[Opening AVAILABLE DATA section]

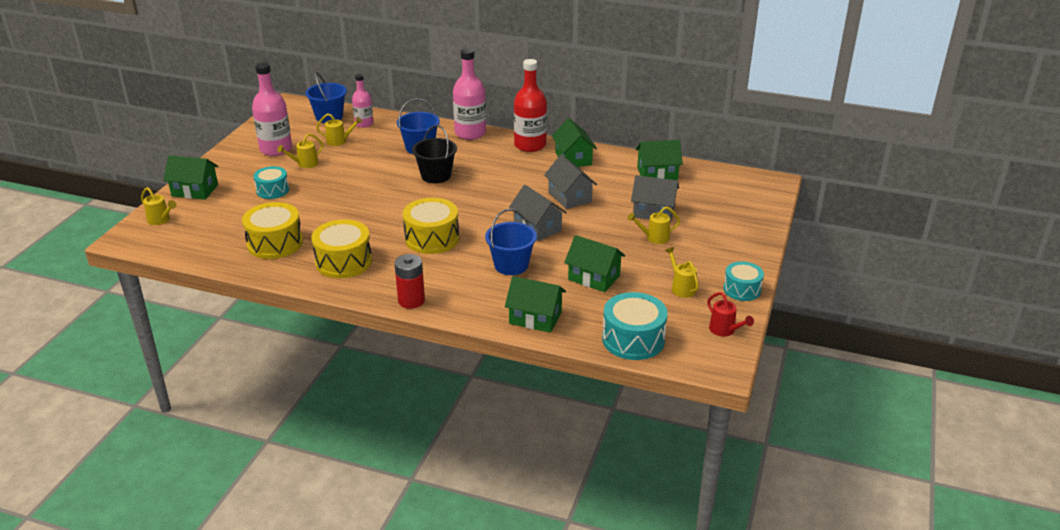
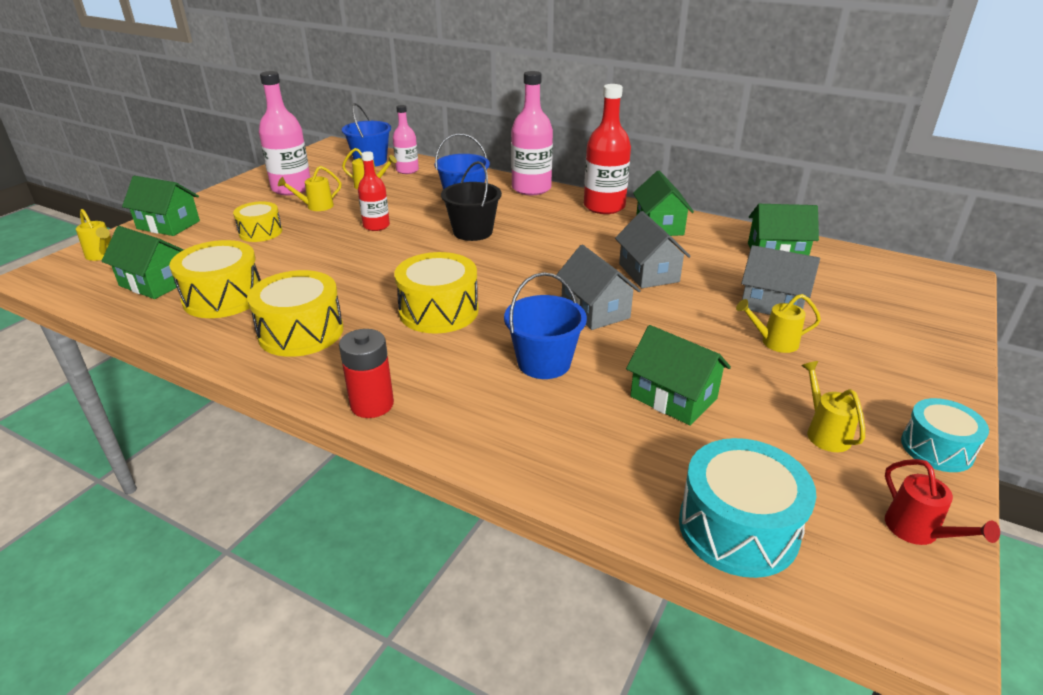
camera: 10 degrees right, 0 degrees up
(272, 190) = (260, 232): turquoise drum -> yellow drum
(360, 177) = (376, 226): none -> red bottle
(535, 318) = (564, 460): green house -> green house (155, 283)

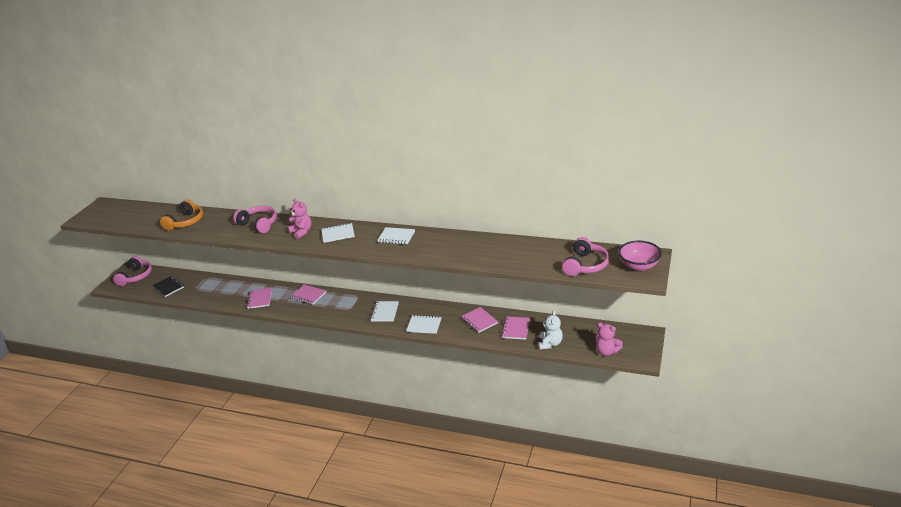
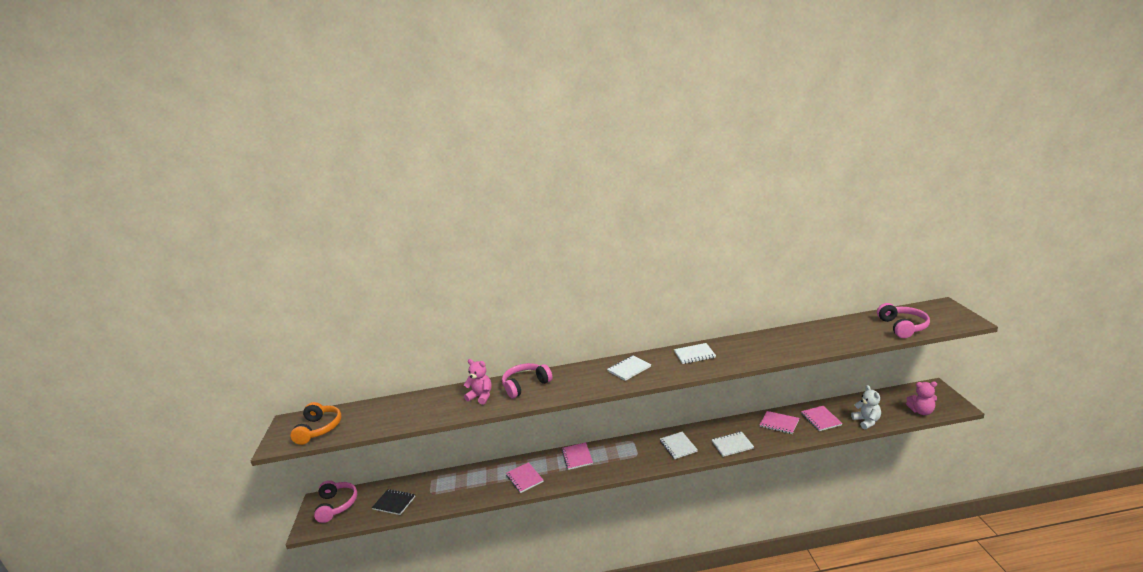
camera: 25 degrees left, 10 degrees down
(186, 222) = (430, 408): orange headphones -> orange headphones (319, 429)
(259, 224) = (525, 385): pink headphones -> pink headphones turned 45 degrees counterclockwise
(302, 232) = (586, 378): pink teddy bear -> pink teddy bear (481, 397)
(308, 295) = (577, 457): pink notebook -> pink notebook turned 75 degrees clockwise
(639, 266) = (946, 315): pink bowl -> none

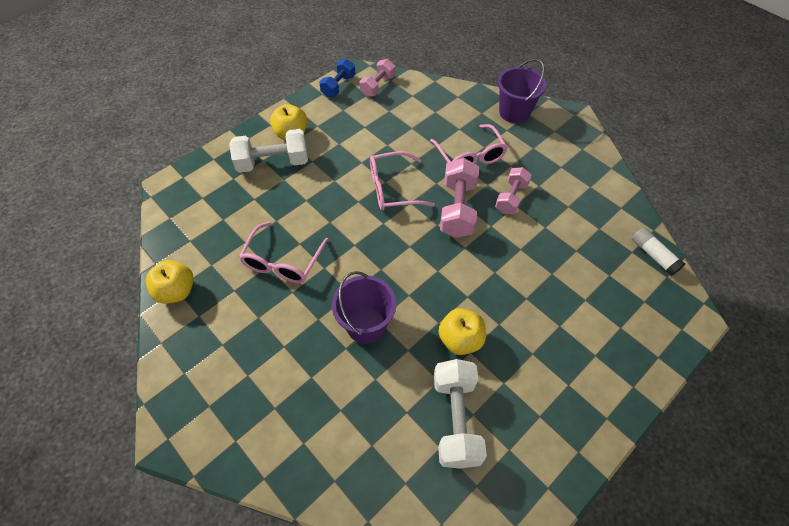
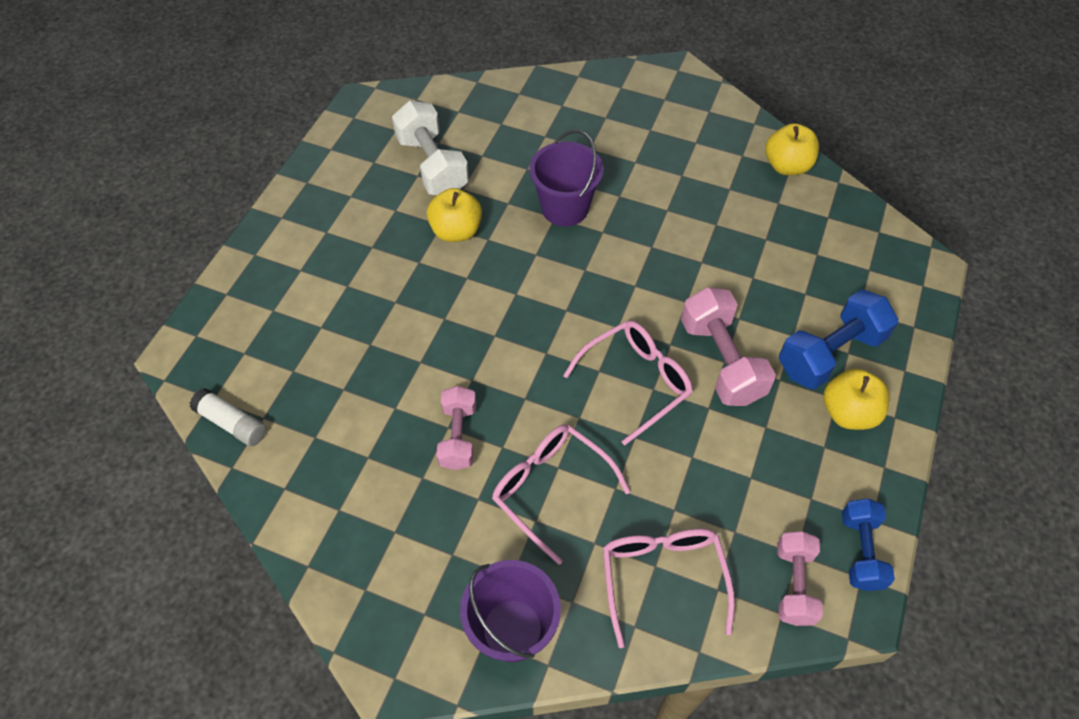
camera: 155 degrees right, 0 degrees up
(273, 163) = (830, 353): white dumbbell -> blue dumbbell
(283, 261) = (703, 235): pink glasses -> pink glasses (662, 579)
(457, 209) = (528, 387): pink dumbbell -> pink dumbbell (721, 361)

[Closing AVAILABLE DATA section]

The expected response is every entry above, repeated exactly, pictures removed.

• [REPLY]:
camera: 10 degrees right, 0 degrees up
(272, 190) = (260, 232): turquoise drum -> yellow drum
(360, 177) = (376, 226): none -> red bottle
(535, 318) = (564, 460): green house -> green house (155, 283)

camera: 25 degrees left, 10 degrees down
(186, 222) = (430, 408): orange headphones -> orange headphones (319, 429)
(259, 224) = (525, 385): pink headphones -> pink headphones turned 45 degrees counterclockwise
(302, 232) = (586, 378): pink teddy bear -> pink teddy bear (481, 397)
(308, 295) = (577, 457): pink notebook -> pink notebook turned 75 degrees clockwise
(639, 266) = (946, 315): pink bowl -> none

camera: 155 degrees right, 0 degrees up
(273, 163) = (830, 353): white dumbbell -> blue dumbbell
(283, 261) = (703, 235): pink glasses -> pink glasses (662, 579)
(457, 209) = (528, 387): pink dumbbell -> pink dumbbell (721, 361)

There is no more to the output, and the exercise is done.